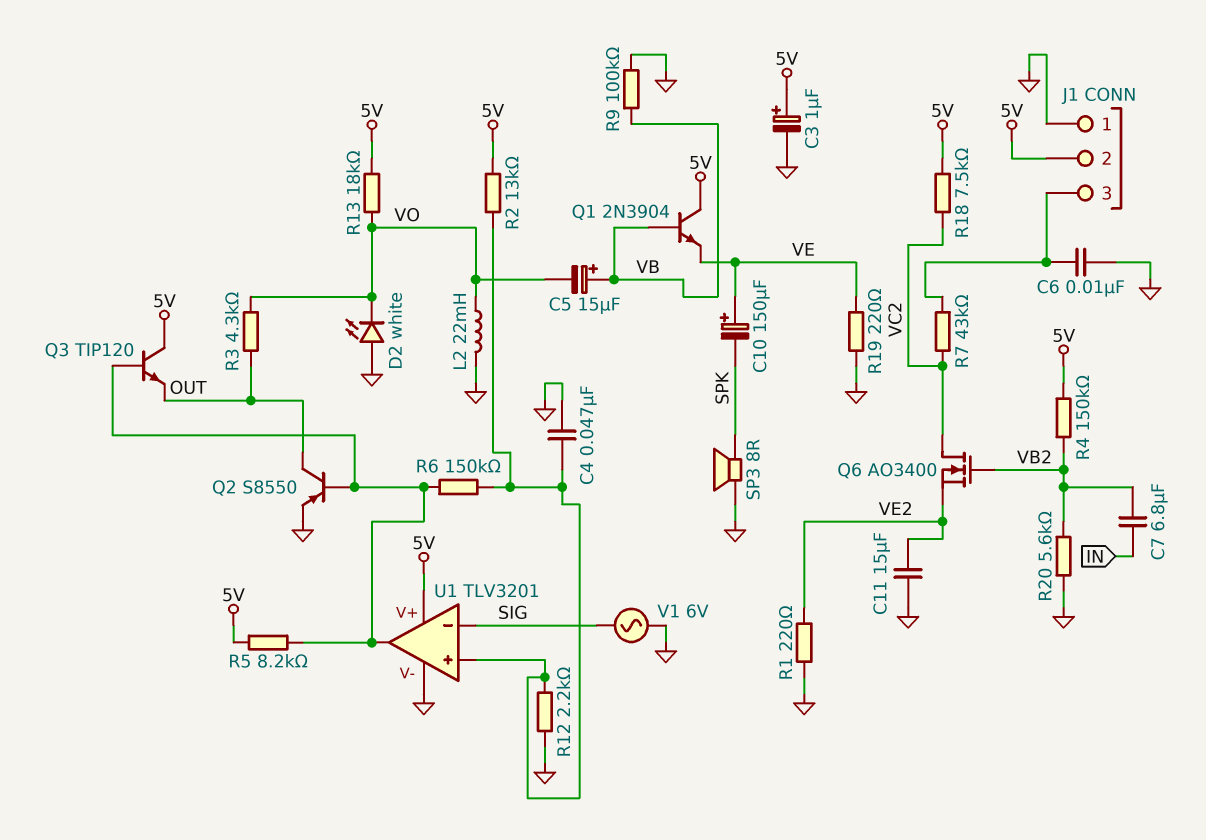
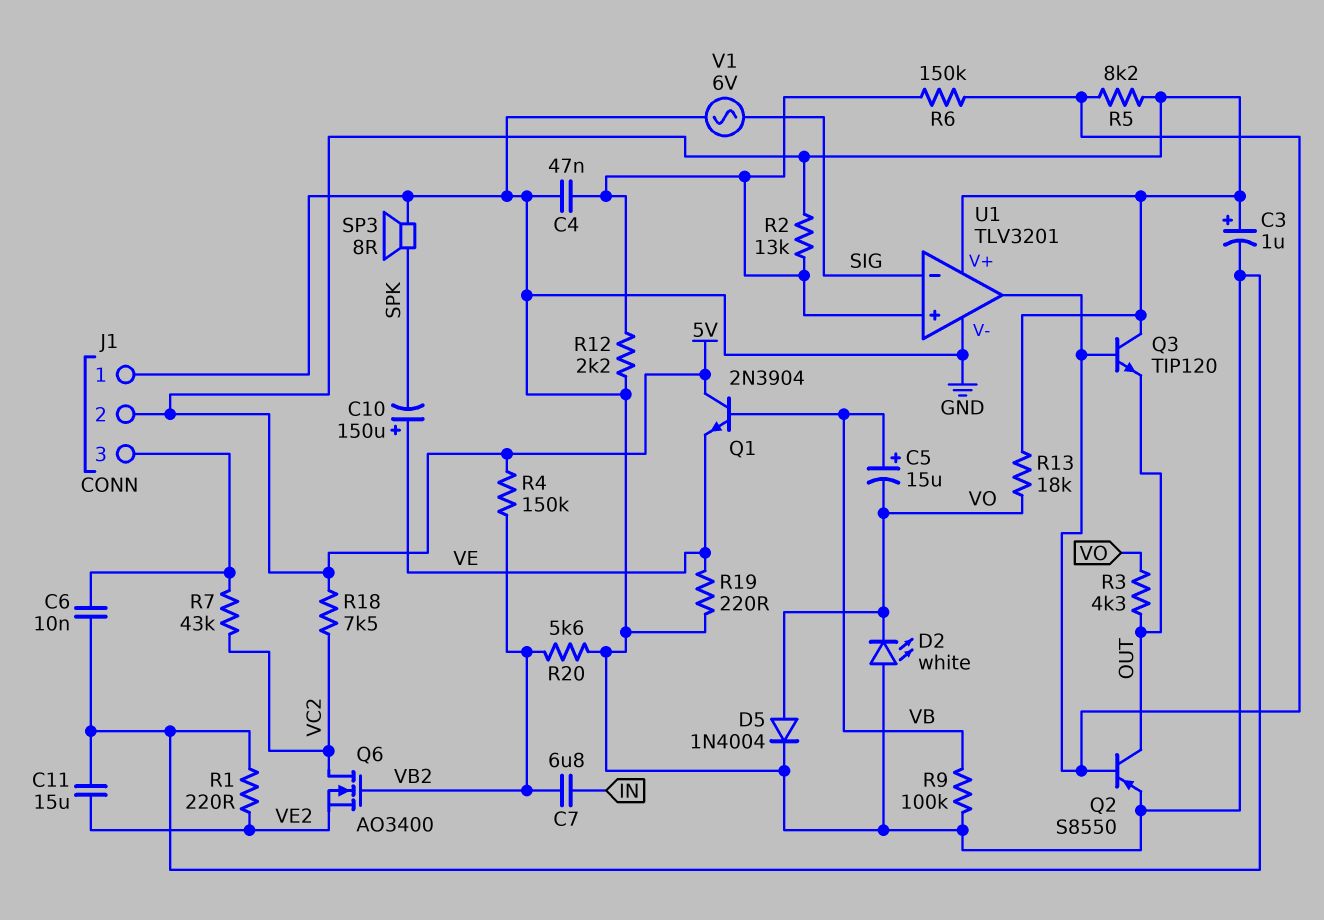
D5: none -> diode 1N4004 (A VO, K GND)
L2: 22mH (GND, VO) -> none

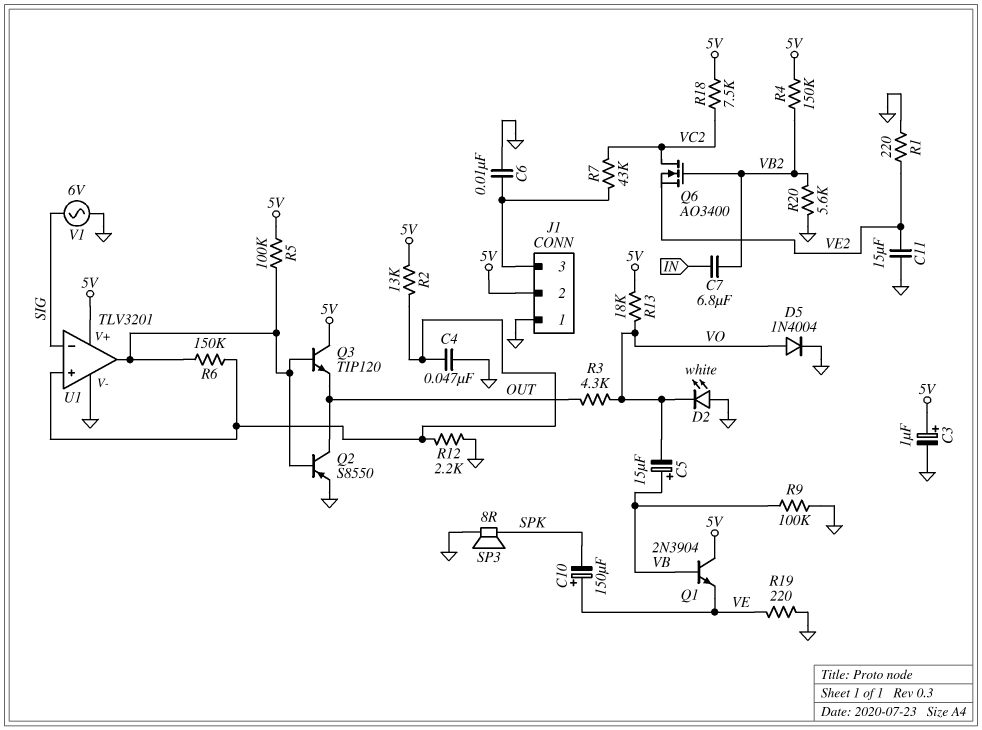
R5: 8.2k (5V, U1/out) -> 100k (5V, U1/out)

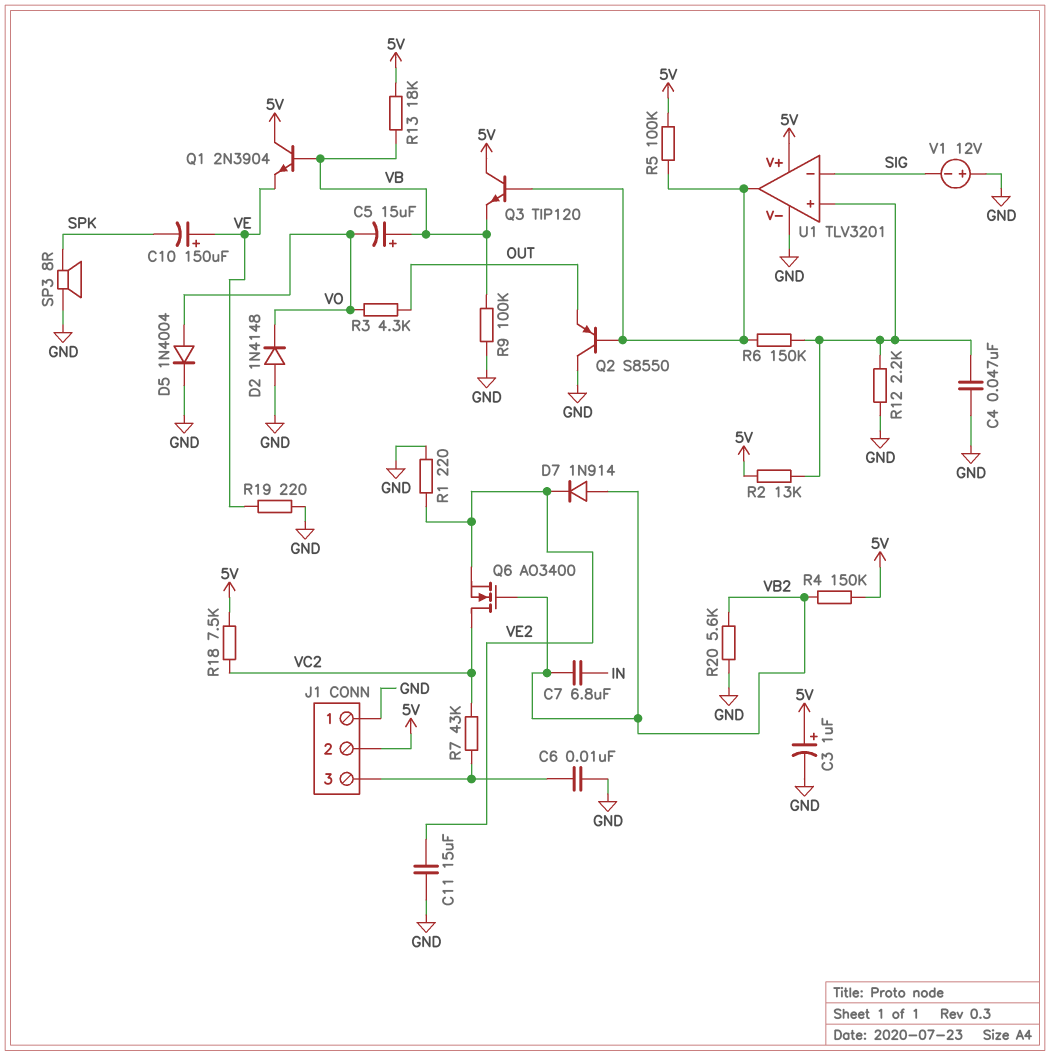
D2: LED white (A GND, K VO) -> diode 1N4148 (A GND, K VO)
D7: none -> diode 1N914 (A VB2, K VE2)
Q2: PNP S8550 (B U1/out, C OUT, E GND) -> PNP S8550 (B U1/out, C GND, E OUT)
Q3: NPN TIP120 (B U1/out, C 5V, E OUT) -> NPN TIP120 (B U1/out, C 5V, E VB)
R13: 18k (5V, VO) -> 18k (5V, VB)
V1: AC 6V (GND, SIG) -> 12V (plus GND, minus SIG)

Task directions:
Each line from the one containing "L2: 22mH (GND, VO) -> none" through the last line of the listing must be copied exactly, and the pictures must not be.

Answer box:
L2: 22mH (GND, VO) -> none

R5: 8.2k (5V, U1/out) -> 100k (5V, U1/out)

D2: LED white (A GND, K VO) -> diode 1N4148 (A GND, K VO)
D7: none -> diode 1N914 (A VB2, K VE2)
Q2: PNP S8550 (B U1/out, C OUT, E GND) -> PNP S8550 (B U1/out, C GND, E OUT)
Q3: NPN TIP120 (B U1/out, C 5V, E OUT) -> NPN TIP120 (B U1/out, C 5V, E VB)
R13: 18k (5V, VO) -> 18k (5V, VB)
V1: AC 6V (GND, SIG) -> 12V (plus GND, minus SIG)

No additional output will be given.